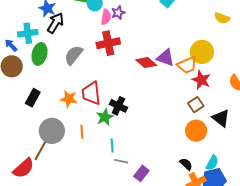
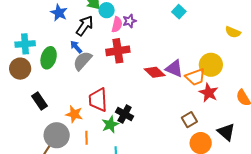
black arrow: (55, 23) -> (85, 26), moved
cyan cross: (28, 33) -> (25, 44), moved
blue arrow: (11, 45) -> (76, 47), moved
black rectangle: (33, 98) -> (39, 101), turned -66
orange star: (69, 99) -> (74, 114), moved
brown square: (196, 105) -> (189, 120), moved

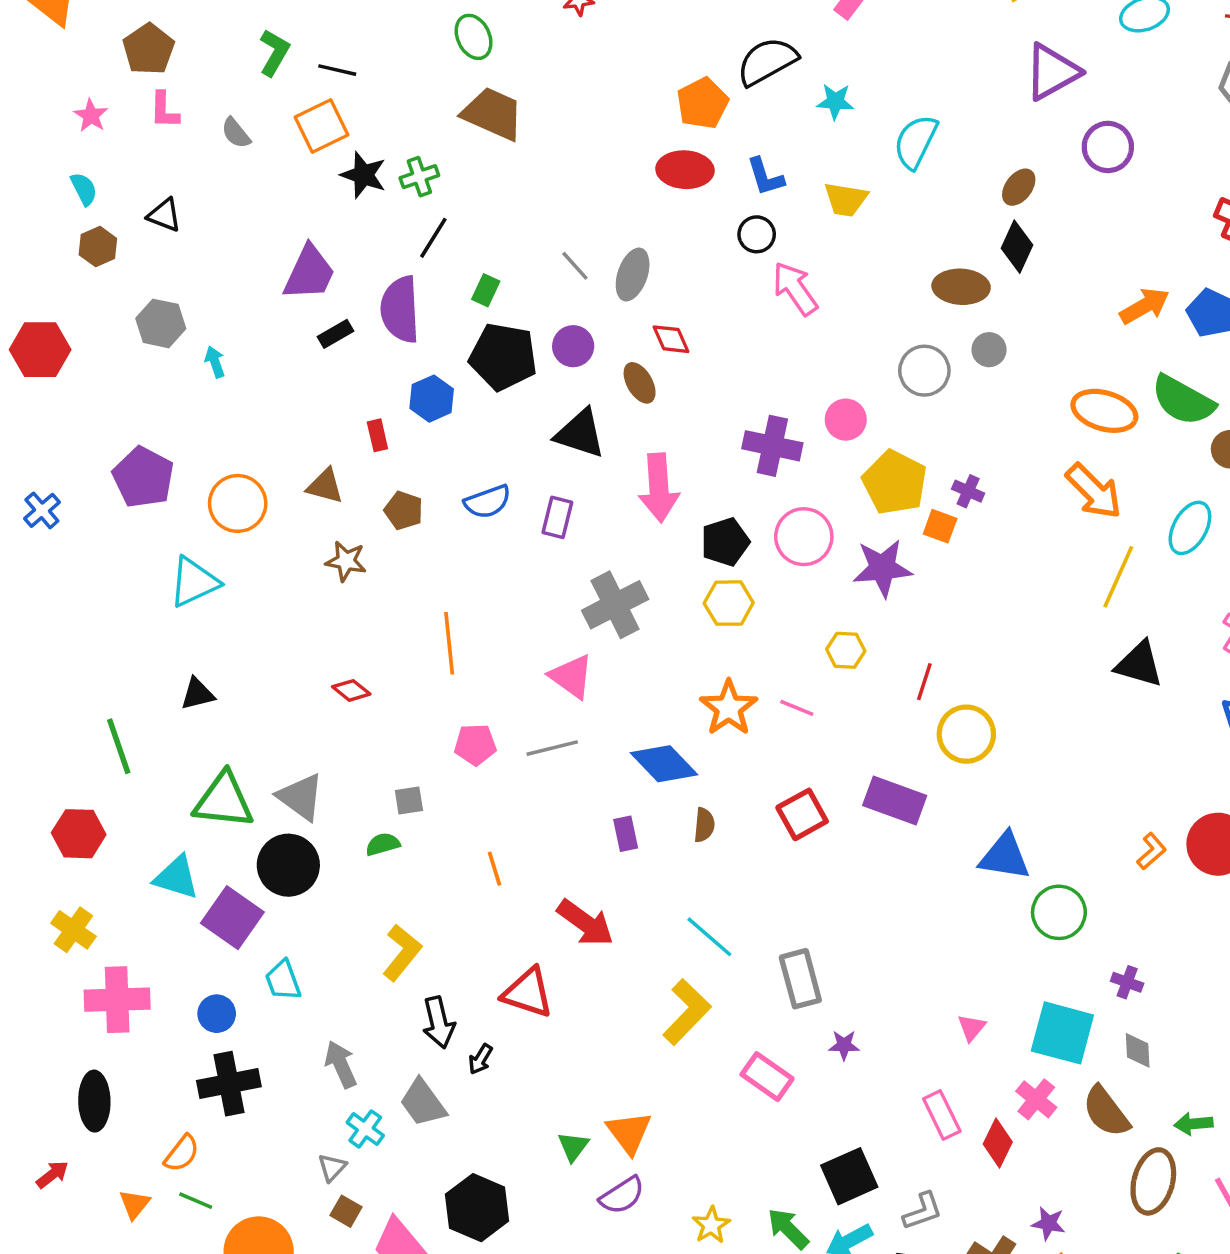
────────────────
Count up the lines of the data that include "moved". Reply with a number only.

# [SOLUTION TO THE PROBLEM]
5